[Assigned task] The result is the exact lines from the one containing "- insert: light bulb/white (677 373 72 63)" through the final line of the entries; leave out the pictures.

BEGIN

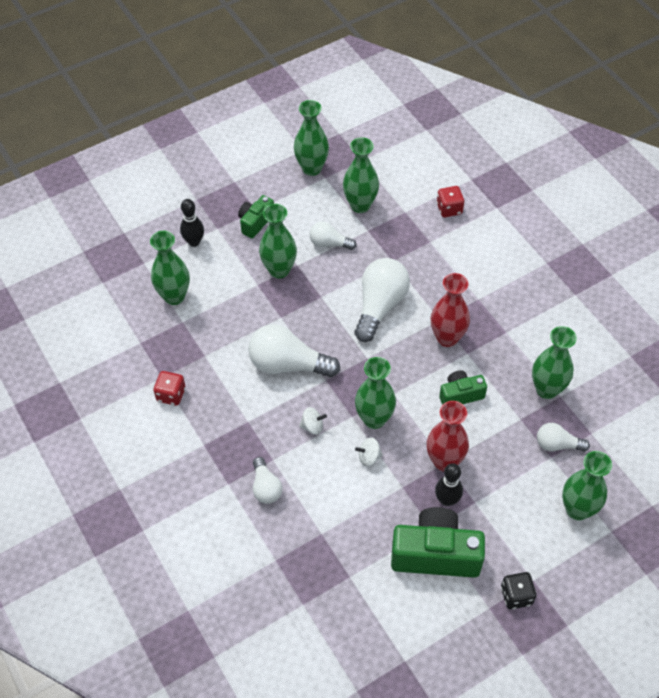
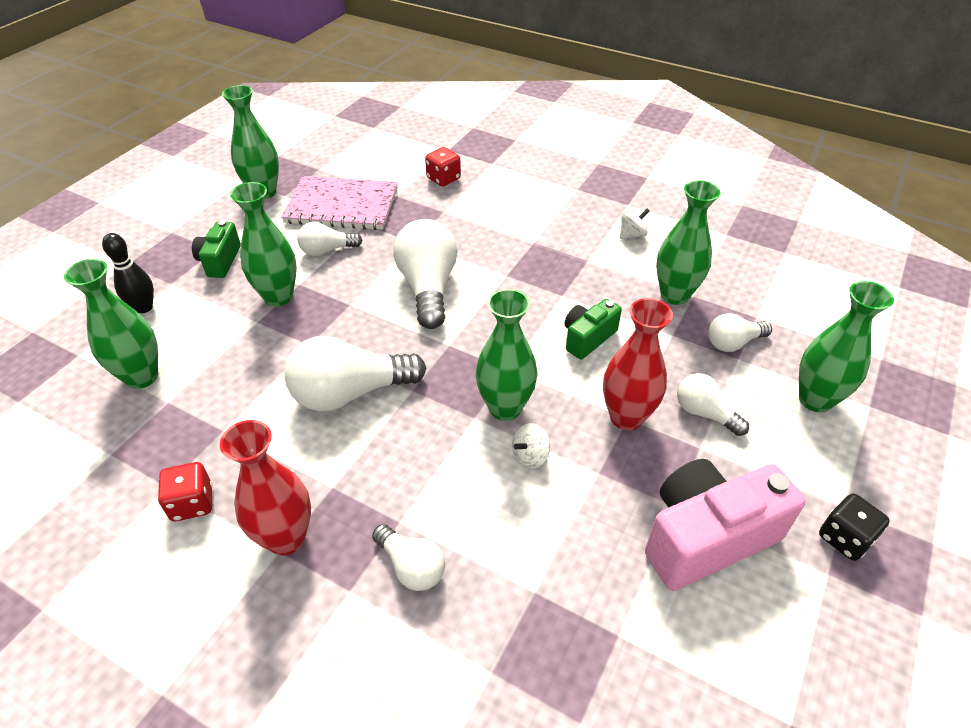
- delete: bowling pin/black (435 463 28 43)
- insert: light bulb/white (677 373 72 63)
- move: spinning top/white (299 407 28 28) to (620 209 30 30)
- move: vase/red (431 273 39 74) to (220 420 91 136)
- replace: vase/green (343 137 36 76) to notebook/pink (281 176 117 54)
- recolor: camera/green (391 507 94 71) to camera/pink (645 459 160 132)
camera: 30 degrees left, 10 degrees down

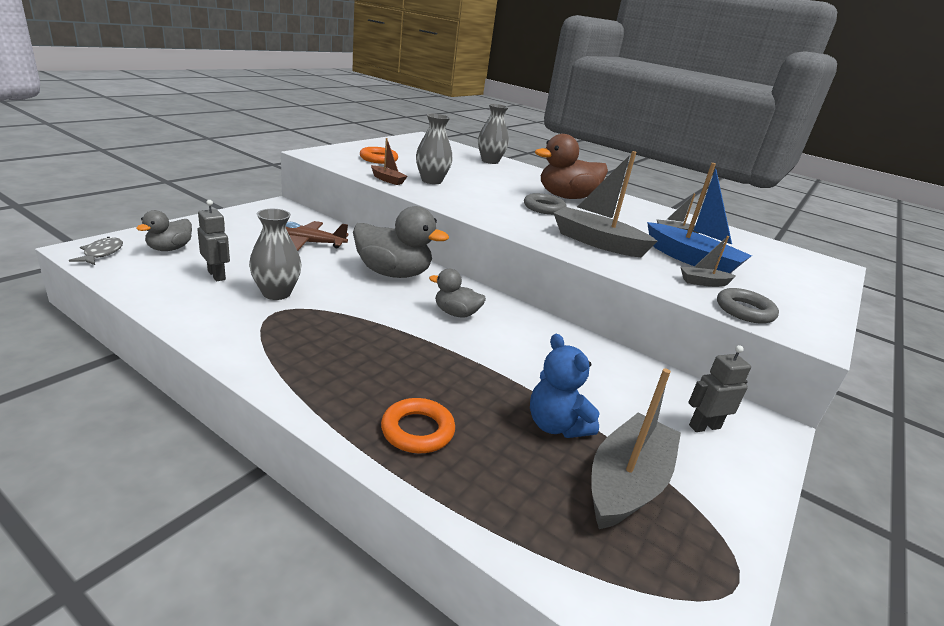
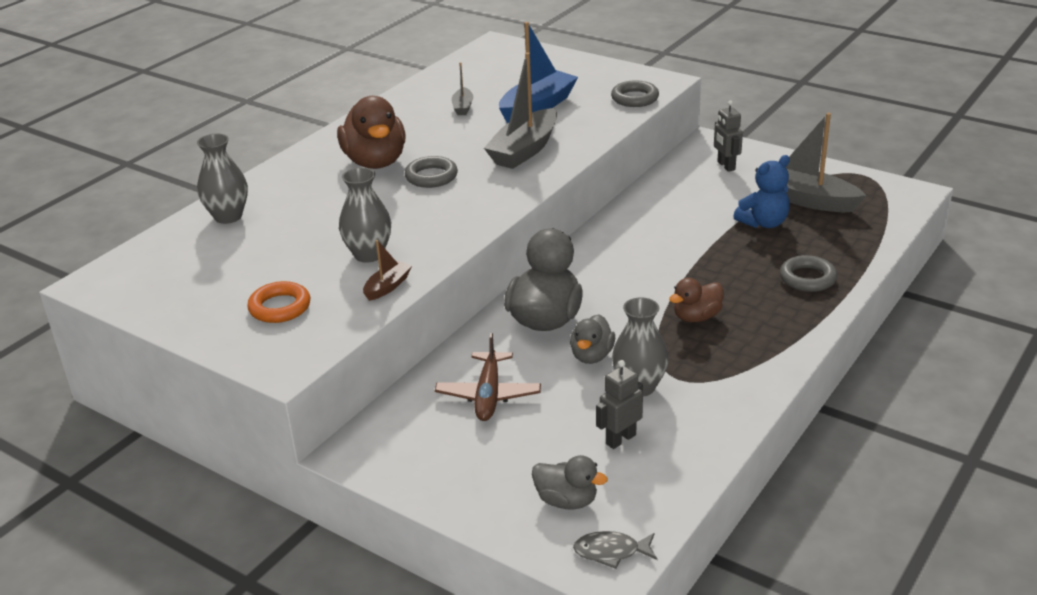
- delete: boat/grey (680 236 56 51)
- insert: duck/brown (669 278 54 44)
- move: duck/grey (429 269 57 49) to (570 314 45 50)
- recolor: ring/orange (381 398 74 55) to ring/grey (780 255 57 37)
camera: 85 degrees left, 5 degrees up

END

[Output of the exercise]
- insert: light bulb/white (677 373 72 63)
- move: spinning top/white (299 407 28 28) to (620 209 30 30)
- move: vase/red (431 273 39 74) to (220 420 91 136)
- replace: vase/green (343 137 36 76) to notebook/pink (281 176 117 54)
- recolor: camera/green (391 507 94 71) to camera/pink (645 459 160 132)
camera: 30 degrees left, 10 degrees down

- delete: boat/grey (680 236 56 51)
- insert: duck/brown (669 278 54 44)
- move: duck/grey (429 269 57 49) to (570 314 45 50)
- recolor: ring/orange (381 398 74 55) to ring/grey (780 255 57 37)
camera: 85 degrees left, 5 degrees up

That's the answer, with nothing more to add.